> [What you should do]:
Please reproduce the entries exactly, skipping each picture.
---*---
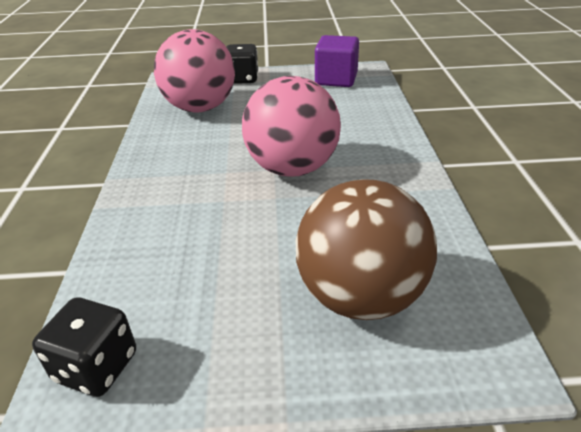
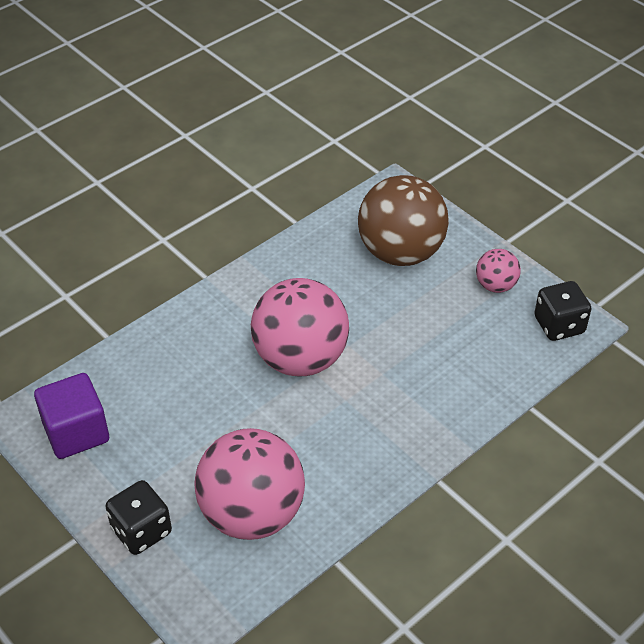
camera: 130 degrees left, 10 degrees up
(220, 350) = (495, 285): none -> pink ball

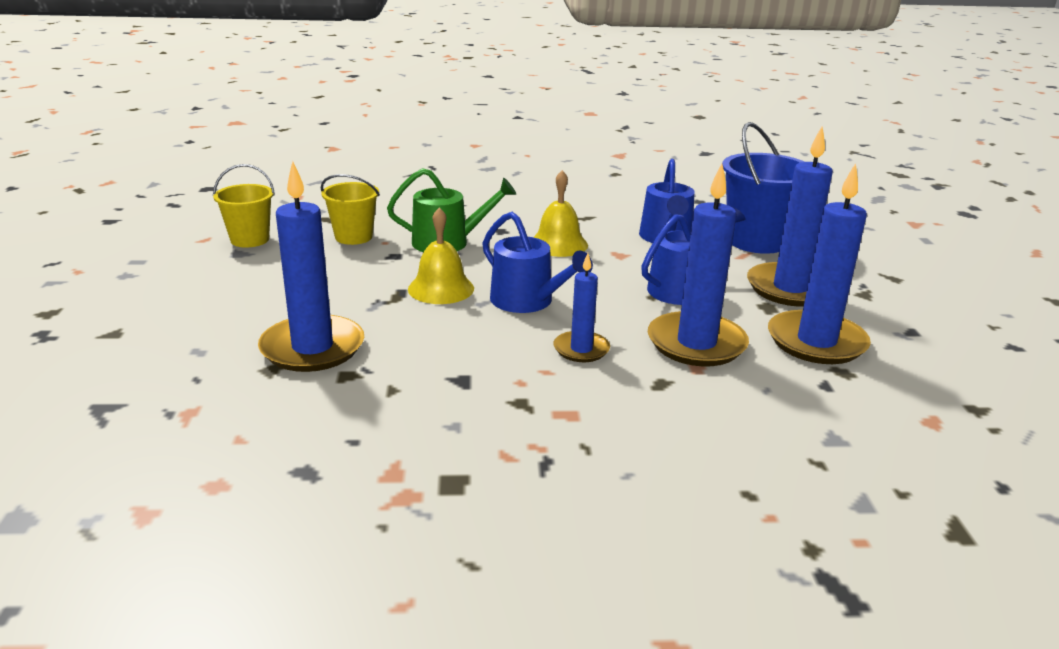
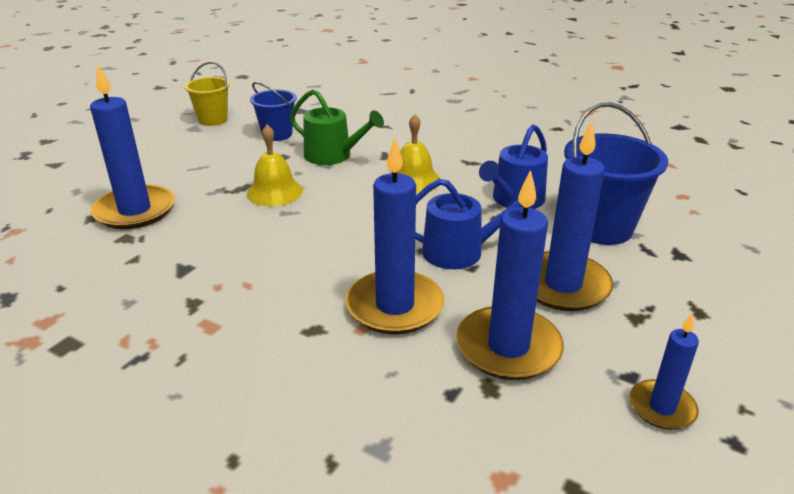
camera: 35 degrees right, 5 degrees up
(353, 237) = (277, 134): yellow bucket -> blue bucket
(527, 301) = (318, 222): blue watering can -> none
(581, 349) = (297, 276): blue candle -> blue candle (662, 407)

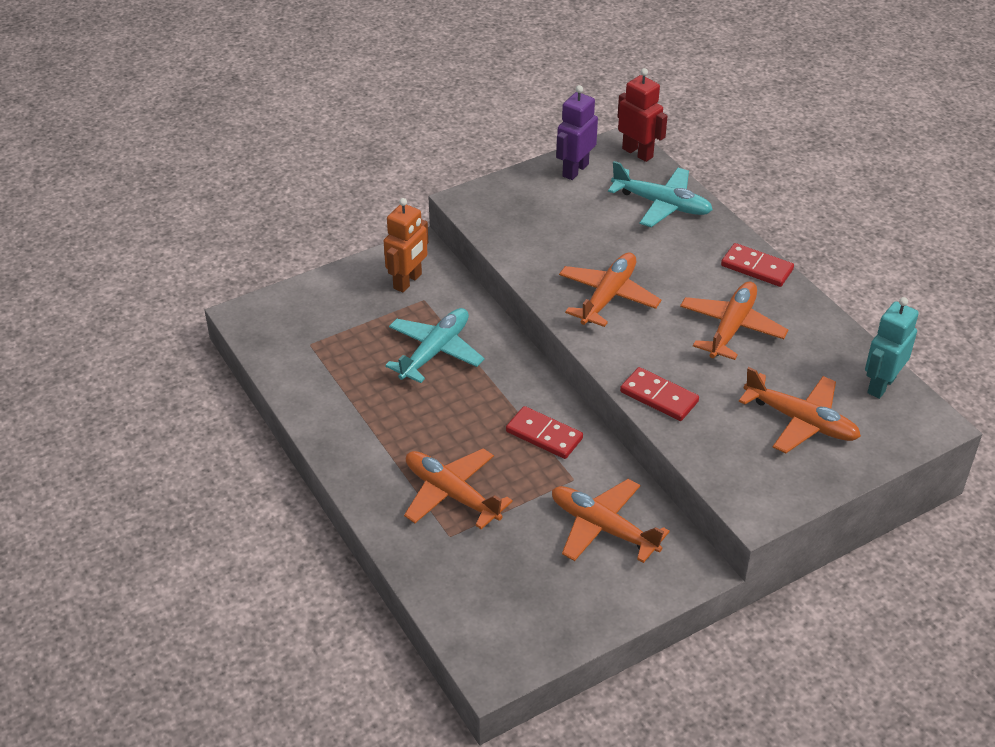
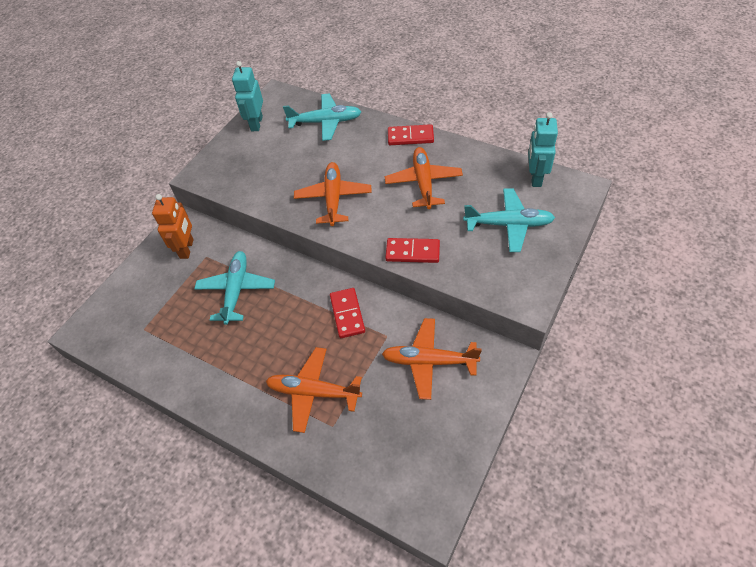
camera: 25 degrees left, 10 degrees up
(544, 435) = (347, 314): red domino -> red domino turned 75 degrees clockwise
(575, 170) = (256, 124): purple robot -> turquoise robot
(637, 153) = (288, 96): red robot -> none
(801, 421) = (509, 225): orange plane -> turquoise plane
---*---
> [Written answer]:
camera: 130 degrees left, 10 degrees up
(220, 350) = (495, 285): none -> pink ball

camera: 35 degrees right, 5 degrees up
(353, 237) = (277, 134): yellow bucket -> blue bucket
(527, 301) = (318, 222): blue watering can -> none
(581, 349) = (297, 276): blue candle -> blue candle (662, 407)

camera: 25 degrees left, 10 degrees up
(544, 435) = (347, 314): red domino -> red domino turned 75 degrees clockwise
(575, 170) = (256, 124): purple robot -> turquoise robot
(637, 153) = (288, 96): red robot -> none
(801, 421) = (509, 225): orange plane -> turquoise plane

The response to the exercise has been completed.